[Image change detection data]

◆ ◆ ◆ ◆ ◆

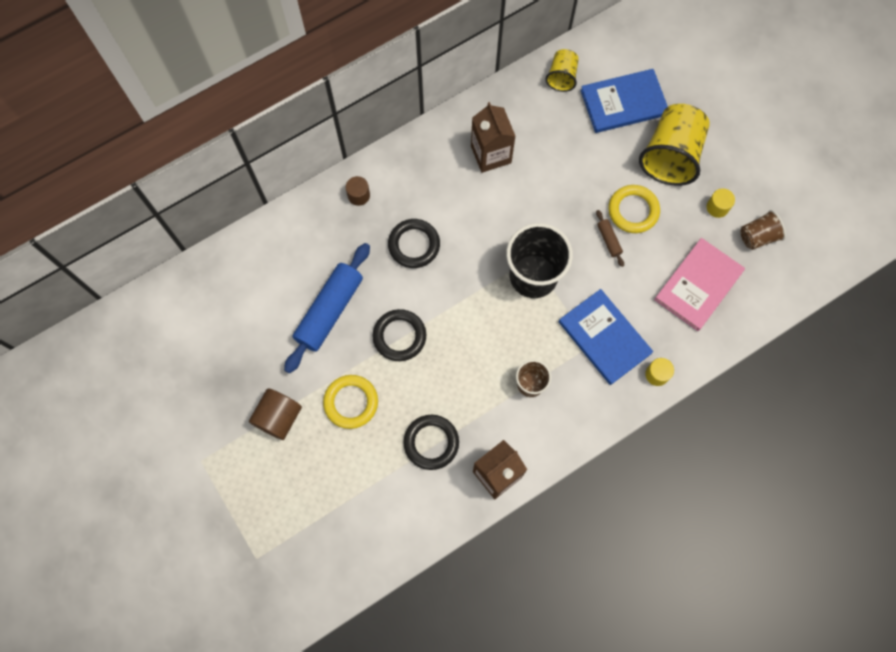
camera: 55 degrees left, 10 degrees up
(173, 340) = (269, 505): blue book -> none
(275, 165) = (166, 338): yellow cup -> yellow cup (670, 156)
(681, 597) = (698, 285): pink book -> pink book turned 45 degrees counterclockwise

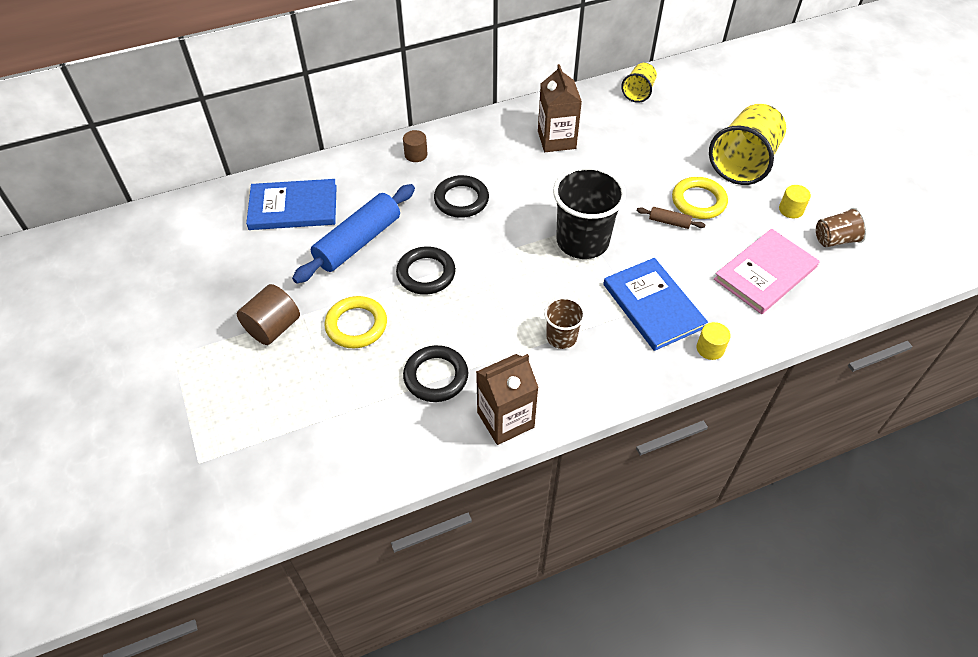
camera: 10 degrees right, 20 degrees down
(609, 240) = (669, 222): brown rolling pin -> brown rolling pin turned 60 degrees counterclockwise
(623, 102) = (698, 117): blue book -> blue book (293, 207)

◆ ◆ ◆ ◆ ◆

(TASK ITEM) Figure out how many lines of the data hold "camera", and answer with the number only.

(WRITTEN SOLUTION) 2